**PROBLEM TO WORK ON**. Report every line of the data where the string "brown" appears.

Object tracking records
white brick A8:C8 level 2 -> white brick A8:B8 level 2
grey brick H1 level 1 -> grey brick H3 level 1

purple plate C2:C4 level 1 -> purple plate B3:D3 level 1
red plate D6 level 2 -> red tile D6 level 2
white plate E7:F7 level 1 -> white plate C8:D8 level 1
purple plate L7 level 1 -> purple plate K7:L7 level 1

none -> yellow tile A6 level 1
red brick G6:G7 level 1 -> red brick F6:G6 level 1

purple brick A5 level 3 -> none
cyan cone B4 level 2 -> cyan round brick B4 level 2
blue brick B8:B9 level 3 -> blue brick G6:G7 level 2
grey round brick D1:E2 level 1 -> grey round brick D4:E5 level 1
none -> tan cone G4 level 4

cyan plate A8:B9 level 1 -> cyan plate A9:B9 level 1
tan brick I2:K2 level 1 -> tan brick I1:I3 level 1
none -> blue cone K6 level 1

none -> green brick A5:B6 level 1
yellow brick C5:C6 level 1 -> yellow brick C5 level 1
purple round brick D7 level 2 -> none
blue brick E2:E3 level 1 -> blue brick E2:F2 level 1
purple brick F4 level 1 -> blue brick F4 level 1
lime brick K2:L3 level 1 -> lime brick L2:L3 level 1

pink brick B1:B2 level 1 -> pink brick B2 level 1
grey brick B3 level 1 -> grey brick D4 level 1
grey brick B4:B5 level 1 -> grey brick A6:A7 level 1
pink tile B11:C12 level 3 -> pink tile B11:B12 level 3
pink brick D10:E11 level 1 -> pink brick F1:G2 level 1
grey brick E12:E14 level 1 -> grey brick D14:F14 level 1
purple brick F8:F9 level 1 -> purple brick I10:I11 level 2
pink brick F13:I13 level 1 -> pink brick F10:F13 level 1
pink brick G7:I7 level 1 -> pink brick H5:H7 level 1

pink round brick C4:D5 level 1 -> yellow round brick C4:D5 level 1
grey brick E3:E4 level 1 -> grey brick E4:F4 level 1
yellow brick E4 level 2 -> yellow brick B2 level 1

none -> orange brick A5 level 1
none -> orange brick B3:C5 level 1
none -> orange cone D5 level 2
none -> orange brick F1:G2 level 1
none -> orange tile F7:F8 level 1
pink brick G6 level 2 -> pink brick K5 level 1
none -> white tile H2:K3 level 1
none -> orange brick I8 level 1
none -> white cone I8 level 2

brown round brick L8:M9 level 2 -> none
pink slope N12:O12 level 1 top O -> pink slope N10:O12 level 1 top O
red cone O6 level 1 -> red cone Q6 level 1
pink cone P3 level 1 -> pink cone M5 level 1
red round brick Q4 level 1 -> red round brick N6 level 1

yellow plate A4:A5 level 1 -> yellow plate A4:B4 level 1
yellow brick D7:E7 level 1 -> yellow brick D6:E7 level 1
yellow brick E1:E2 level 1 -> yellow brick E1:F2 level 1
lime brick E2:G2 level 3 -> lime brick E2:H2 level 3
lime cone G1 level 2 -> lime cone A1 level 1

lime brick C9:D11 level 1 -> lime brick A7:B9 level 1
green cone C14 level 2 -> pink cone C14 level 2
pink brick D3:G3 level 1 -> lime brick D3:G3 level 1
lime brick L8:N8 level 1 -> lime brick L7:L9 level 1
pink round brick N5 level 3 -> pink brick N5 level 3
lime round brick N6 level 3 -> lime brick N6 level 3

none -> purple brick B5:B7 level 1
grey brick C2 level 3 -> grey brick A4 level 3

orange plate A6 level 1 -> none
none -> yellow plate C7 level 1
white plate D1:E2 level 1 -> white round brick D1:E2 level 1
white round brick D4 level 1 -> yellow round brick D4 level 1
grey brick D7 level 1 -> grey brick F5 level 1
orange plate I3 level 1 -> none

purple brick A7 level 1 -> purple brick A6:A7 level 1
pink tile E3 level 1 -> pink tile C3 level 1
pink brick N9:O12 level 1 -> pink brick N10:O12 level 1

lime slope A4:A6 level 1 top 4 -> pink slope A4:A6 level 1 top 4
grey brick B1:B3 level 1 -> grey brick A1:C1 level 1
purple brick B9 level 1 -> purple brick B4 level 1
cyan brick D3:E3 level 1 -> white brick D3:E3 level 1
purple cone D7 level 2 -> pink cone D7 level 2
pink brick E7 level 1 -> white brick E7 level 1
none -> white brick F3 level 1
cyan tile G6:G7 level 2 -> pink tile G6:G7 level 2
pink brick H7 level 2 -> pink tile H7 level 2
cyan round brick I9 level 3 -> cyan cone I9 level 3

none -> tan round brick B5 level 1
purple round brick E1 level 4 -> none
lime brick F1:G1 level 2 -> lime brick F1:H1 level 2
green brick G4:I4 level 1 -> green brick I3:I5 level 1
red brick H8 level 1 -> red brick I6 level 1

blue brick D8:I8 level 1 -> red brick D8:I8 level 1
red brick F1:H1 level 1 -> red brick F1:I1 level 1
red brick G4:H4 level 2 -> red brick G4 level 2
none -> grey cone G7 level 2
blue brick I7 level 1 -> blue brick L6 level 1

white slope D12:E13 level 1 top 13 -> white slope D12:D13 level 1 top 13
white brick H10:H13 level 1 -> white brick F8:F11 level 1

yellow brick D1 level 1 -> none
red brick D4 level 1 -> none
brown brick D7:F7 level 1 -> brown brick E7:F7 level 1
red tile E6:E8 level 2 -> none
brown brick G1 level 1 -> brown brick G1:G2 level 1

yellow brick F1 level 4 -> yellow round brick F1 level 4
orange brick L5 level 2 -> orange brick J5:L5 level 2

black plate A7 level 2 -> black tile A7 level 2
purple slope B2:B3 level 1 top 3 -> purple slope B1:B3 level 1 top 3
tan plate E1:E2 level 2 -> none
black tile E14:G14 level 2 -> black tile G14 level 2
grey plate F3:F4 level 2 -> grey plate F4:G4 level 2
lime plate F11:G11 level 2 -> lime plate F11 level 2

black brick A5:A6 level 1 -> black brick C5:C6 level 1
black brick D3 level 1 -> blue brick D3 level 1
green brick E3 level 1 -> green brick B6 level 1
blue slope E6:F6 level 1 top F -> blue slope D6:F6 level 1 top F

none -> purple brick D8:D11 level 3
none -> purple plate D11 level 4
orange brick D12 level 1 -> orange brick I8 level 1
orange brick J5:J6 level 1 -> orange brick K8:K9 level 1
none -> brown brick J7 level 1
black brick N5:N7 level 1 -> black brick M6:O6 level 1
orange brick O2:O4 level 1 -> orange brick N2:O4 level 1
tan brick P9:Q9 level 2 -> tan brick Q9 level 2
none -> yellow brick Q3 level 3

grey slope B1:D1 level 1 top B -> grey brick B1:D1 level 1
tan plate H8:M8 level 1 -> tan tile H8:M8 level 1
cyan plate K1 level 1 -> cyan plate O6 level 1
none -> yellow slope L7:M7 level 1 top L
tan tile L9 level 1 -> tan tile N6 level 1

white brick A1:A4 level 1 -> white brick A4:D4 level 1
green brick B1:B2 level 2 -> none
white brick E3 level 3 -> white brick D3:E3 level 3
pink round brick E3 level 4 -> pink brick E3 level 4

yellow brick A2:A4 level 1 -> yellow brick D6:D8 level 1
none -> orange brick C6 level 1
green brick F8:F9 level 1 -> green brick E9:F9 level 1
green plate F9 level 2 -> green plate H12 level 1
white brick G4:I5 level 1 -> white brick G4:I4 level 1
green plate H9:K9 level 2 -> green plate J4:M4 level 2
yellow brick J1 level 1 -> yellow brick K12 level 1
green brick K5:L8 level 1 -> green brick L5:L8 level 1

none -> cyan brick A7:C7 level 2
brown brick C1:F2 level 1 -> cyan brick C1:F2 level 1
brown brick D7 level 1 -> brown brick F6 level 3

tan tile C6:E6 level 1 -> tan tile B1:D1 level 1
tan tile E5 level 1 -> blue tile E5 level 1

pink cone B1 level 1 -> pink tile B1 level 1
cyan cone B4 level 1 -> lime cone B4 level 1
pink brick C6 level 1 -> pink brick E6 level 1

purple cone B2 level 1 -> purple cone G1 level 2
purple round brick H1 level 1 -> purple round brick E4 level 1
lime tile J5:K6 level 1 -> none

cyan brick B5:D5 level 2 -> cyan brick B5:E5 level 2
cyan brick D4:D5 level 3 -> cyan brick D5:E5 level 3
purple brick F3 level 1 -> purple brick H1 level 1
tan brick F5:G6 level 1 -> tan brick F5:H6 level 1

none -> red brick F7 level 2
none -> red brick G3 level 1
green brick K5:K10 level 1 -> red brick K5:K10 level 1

**ANSWER BOX**.
brown round brick L8:M9 level 2 -> none
brown brick D7:F7 level 1 -> brown brick E7:F7 level 1
brown brick G1 level 1 -> brown brick G1:G2 level 1
none -> brown brick J7 level 1
brown brick C1:F2 level 1 -> cyan brick C1:F2 level 1
brown brick D7 level 1 -> brown brick F6 level 3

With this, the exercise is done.